- **YOUR GOAL**: Search the data below, and report every line in which "spinning" occurs.

- **AVAILABLE DATA**:

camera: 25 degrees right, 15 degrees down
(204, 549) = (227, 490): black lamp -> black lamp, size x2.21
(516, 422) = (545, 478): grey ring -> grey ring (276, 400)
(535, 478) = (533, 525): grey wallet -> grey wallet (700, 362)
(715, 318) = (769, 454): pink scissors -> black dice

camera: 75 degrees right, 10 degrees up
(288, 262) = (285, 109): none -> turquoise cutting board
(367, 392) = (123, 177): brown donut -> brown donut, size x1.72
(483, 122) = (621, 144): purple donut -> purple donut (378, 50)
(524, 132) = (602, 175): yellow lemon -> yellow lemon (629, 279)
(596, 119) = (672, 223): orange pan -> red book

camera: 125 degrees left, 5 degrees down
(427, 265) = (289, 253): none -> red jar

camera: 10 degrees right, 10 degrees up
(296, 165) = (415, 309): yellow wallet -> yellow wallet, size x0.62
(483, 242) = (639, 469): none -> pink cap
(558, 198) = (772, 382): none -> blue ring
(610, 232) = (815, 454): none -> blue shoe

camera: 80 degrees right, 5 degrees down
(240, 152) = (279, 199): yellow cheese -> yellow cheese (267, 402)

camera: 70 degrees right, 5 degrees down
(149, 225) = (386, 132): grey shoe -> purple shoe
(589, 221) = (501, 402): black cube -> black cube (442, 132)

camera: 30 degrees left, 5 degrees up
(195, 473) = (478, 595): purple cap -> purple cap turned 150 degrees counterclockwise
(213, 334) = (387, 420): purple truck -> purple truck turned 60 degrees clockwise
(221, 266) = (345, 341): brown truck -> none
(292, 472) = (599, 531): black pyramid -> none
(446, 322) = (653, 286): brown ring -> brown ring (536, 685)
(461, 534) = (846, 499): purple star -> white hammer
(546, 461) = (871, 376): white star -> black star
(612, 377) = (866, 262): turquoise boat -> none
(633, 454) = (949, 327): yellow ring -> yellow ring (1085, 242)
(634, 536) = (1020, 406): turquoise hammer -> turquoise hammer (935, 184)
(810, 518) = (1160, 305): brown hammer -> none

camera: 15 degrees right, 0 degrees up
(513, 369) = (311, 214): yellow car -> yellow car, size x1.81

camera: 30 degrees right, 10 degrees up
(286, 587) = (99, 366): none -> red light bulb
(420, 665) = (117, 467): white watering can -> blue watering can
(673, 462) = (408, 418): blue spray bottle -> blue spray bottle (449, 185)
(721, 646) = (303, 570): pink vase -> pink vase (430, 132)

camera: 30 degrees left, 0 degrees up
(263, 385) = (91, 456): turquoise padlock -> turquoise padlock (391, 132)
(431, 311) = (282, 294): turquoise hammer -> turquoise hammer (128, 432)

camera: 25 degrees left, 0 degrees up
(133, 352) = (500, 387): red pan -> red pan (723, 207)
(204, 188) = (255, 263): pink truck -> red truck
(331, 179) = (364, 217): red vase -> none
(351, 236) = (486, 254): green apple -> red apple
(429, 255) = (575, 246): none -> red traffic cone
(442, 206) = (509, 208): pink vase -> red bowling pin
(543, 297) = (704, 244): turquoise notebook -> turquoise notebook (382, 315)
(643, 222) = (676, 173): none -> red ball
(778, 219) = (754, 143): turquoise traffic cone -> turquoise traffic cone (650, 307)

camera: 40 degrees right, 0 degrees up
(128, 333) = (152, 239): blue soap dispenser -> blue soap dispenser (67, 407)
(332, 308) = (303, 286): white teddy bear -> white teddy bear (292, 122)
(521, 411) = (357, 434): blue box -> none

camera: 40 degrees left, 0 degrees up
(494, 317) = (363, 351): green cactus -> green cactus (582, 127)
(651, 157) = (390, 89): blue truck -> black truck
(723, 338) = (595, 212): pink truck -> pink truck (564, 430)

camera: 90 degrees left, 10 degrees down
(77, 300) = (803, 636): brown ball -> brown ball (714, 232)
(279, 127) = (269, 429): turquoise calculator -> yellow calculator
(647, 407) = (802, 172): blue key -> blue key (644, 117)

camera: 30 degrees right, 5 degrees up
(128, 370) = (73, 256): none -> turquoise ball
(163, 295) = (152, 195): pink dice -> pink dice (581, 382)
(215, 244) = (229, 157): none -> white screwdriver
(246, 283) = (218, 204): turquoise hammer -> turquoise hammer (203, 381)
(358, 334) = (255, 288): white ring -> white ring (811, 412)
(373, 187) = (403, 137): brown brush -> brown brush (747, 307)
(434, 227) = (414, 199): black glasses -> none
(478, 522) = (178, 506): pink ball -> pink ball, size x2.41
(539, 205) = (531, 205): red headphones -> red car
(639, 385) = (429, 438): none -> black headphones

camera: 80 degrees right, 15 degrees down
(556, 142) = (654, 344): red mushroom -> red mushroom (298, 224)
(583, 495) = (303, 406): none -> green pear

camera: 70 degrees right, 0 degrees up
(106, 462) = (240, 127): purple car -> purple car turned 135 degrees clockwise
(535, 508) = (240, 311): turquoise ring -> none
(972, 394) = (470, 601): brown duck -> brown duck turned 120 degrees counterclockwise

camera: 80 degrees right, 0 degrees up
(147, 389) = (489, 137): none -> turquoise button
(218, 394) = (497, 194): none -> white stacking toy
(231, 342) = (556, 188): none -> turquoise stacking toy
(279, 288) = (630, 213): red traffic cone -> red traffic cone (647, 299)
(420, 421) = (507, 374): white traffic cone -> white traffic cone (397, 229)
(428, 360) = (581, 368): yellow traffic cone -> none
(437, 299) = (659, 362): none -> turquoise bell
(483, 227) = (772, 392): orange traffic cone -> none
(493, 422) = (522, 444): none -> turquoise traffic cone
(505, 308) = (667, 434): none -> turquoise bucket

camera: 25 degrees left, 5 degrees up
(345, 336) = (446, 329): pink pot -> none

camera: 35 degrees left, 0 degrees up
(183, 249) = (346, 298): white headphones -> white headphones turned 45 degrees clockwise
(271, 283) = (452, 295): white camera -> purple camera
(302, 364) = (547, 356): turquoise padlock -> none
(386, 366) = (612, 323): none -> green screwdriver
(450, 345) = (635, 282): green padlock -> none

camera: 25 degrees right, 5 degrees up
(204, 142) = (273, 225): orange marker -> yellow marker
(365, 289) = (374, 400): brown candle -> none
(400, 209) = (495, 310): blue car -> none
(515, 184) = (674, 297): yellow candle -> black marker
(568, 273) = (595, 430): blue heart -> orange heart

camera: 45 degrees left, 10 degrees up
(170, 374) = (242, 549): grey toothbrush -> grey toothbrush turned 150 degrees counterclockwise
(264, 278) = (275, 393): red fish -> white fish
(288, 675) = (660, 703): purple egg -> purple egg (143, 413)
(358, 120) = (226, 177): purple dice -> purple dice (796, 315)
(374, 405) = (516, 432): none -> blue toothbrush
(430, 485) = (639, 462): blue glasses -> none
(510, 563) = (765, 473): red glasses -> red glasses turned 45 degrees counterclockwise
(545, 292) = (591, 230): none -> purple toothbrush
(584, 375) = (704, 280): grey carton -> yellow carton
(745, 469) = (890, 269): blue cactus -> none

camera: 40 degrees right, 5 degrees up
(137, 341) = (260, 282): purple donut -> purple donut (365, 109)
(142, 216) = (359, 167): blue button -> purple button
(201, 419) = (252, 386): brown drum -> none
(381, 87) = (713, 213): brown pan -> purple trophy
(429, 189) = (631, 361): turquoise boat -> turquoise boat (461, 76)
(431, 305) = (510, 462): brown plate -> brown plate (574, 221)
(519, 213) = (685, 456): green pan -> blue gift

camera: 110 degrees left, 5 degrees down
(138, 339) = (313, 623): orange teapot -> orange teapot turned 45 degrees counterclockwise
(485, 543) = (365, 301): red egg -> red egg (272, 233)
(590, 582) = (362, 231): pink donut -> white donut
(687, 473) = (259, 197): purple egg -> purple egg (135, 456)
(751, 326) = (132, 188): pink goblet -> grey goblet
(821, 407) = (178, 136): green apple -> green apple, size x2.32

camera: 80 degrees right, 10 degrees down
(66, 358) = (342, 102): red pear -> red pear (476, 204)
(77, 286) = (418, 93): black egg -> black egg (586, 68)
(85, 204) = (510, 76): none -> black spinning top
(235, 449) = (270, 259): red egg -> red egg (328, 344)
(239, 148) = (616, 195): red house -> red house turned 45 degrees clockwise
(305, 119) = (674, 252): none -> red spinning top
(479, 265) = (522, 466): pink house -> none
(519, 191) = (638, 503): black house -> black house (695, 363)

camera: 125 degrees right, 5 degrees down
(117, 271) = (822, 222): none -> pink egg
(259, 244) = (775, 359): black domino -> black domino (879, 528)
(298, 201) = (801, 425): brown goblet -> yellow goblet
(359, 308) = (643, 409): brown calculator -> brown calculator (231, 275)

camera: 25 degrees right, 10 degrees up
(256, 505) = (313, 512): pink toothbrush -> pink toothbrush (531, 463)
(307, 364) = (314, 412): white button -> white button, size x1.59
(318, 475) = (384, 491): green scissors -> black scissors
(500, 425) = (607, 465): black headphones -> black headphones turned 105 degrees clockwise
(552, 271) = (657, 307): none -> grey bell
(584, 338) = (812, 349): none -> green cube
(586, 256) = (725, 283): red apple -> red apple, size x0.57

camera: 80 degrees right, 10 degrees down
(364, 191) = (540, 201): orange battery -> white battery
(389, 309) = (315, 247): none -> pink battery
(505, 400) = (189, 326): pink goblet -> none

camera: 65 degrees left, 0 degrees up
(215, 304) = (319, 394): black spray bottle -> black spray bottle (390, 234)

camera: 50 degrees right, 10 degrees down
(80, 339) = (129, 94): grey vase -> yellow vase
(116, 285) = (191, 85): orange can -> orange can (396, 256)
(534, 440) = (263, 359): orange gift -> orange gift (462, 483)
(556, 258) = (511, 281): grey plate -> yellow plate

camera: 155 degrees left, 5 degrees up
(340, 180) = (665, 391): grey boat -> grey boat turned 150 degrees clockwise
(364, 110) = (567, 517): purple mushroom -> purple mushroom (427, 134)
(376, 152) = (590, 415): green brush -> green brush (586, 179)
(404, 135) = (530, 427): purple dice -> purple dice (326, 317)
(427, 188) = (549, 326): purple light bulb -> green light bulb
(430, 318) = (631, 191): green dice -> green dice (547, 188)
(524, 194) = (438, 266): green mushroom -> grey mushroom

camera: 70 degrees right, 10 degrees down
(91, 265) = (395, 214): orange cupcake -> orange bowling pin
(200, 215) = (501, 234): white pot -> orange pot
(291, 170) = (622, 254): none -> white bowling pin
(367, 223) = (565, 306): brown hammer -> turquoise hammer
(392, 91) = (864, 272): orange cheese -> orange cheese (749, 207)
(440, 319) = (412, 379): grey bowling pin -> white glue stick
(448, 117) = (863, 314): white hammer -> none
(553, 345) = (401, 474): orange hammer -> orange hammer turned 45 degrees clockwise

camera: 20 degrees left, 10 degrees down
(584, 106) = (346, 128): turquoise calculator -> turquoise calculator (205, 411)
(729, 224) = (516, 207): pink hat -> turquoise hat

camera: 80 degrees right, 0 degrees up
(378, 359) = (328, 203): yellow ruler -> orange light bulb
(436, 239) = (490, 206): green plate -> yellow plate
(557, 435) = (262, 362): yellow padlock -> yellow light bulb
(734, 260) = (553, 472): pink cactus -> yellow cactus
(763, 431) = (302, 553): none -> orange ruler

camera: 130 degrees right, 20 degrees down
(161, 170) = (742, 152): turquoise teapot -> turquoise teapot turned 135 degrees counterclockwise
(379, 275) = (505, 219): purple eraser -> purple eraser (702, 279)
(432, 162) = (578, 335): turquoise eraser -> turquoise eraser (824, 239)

- **FINAL ANSWER**:
(85, 204) = (510, 76): none -> black spinning top
(305, 119) = (674, 252): none -> red spinning top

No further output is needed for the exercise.